*Exercise description*
Once the pictures are set aside, transcribe the remaining data exactly.

*Data*
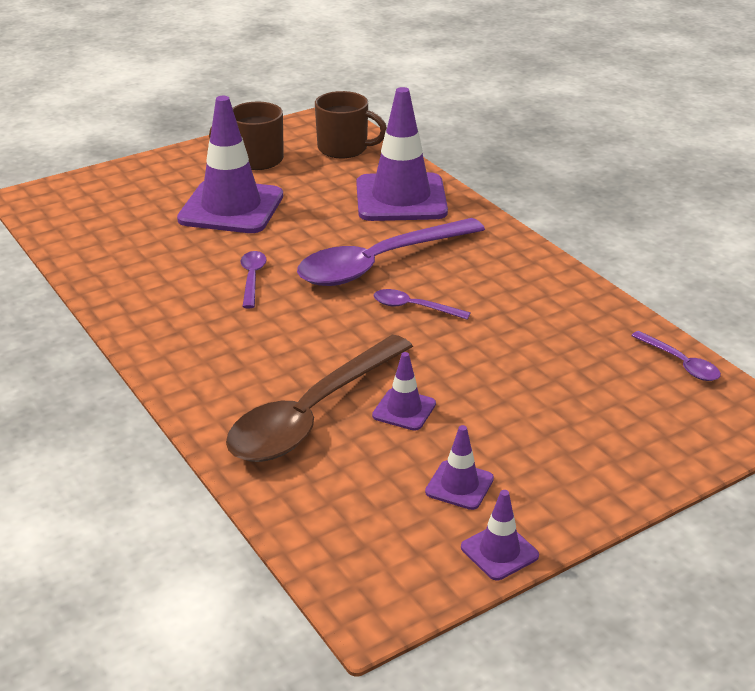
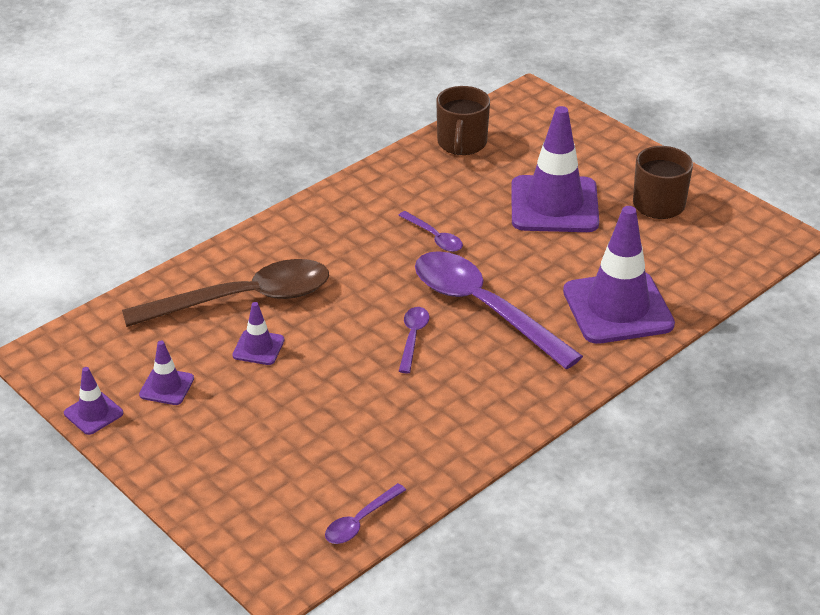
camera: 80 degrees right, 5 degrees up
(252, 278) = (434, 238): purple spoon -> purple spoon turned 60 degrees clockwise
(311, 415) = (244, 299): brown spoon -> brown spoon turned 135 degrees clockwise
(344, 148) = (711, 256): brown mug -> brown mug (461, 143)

*Written solution*
camera: 80 degrees right, 5 degrees up
(252, 278) = (434, 238): purple spoon -> purple spoon turned 60 degrees clockwise
(311, 415) = (244, 299): brown spoon -> brown spoon turned 135 degrees clockwise
(344, 148) = (711, 256): brown mug -> brown mug (461, 143)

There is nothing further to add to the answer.